## What you will do
Return, from the data that follows, each line that holds the word "cyan".

## Material supplied
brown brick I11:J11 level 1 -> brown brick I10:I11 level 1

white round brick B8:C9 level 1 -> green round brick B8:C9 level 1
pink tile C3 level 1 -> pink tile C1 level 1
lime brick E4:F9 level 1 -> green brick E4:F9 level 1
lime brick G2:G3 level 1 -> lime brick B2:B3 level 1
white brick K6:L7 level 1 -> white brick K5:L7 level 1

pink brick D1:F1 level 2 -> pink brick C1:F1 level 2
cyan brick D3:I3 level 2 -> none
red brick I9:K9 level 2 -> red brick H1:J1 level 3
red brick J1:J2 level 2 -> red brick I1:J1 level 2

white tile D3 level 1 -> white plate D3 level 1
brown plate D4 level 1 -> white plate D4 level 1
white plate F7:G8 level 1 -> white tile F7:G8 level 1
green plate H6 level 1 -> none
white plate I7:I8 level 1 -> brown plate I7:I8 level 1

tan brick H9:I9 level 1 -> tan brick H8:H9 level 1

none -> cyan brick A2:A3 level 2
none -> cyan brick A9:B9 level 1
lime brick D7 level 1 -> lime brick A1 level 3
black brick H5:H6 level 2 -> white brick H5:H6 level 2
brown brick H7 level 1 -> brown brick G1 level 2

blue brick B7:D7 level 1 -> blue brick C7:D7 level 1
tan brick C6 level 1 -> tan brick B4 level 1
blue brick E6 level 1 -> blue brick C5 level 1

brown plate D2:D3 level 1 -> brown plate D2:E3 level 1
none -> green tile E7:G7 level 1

## Your response
cyan brick D3:I3 level 2 -> none
none -> cyan brick A2:A3 level 2
none -> cyan brick A9:B9 level 1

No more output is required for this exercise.